WHAT THE TASK REQUIRES. Every line in the records below with the string "black" needs to be copied out.

SOURCE MATERIAL.
Start of Block

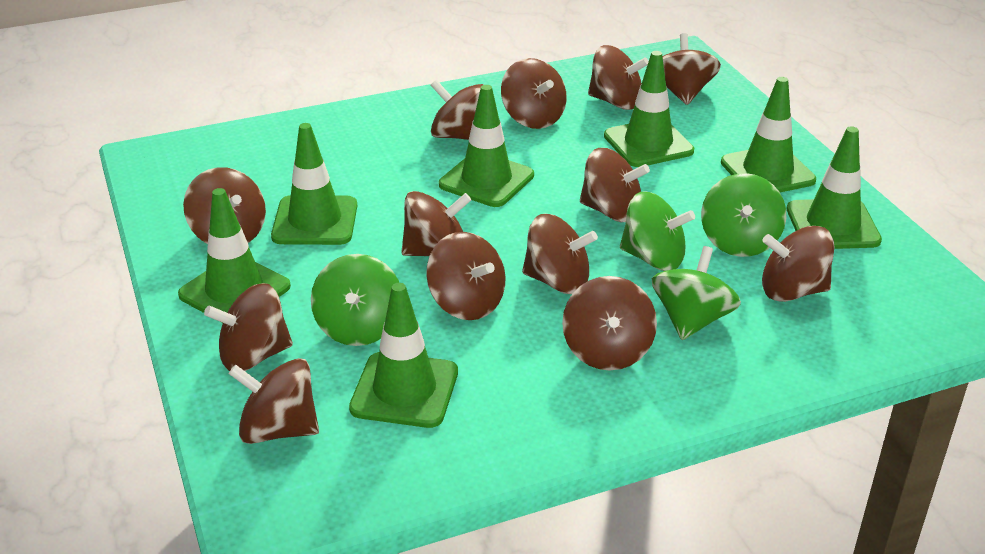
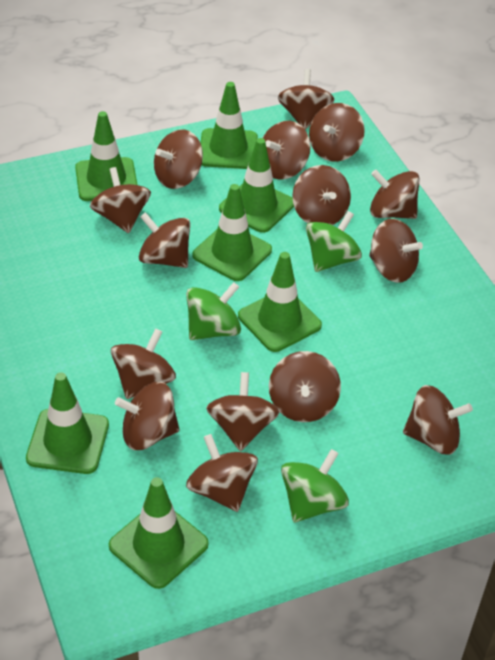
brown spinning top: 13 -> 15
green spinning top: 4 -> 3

End of Block
Start of Block

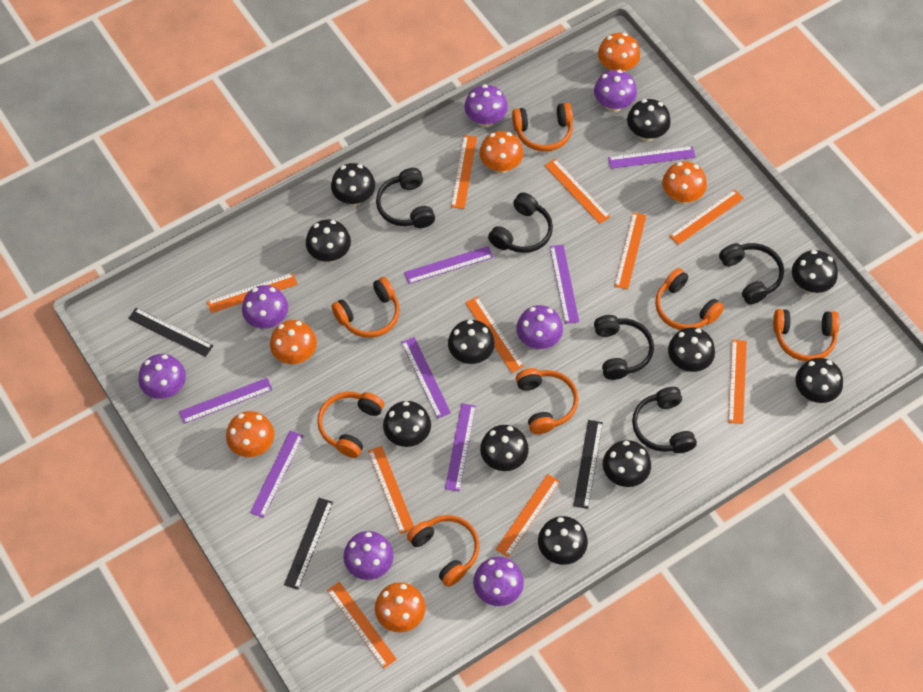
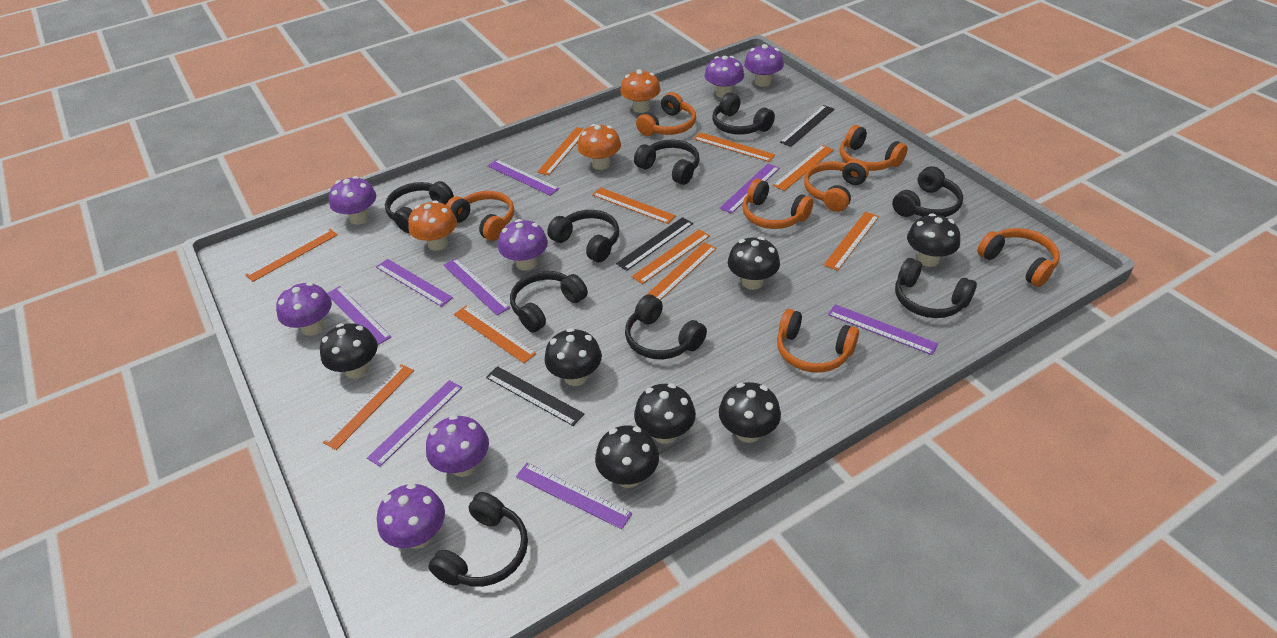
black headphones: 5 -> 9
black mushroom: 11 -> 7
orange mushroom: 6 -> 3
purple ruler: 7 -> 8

End of Block

SOLVED PROBLEM.
black headphones: 5 -> 9
black mushroom: 11 -> 7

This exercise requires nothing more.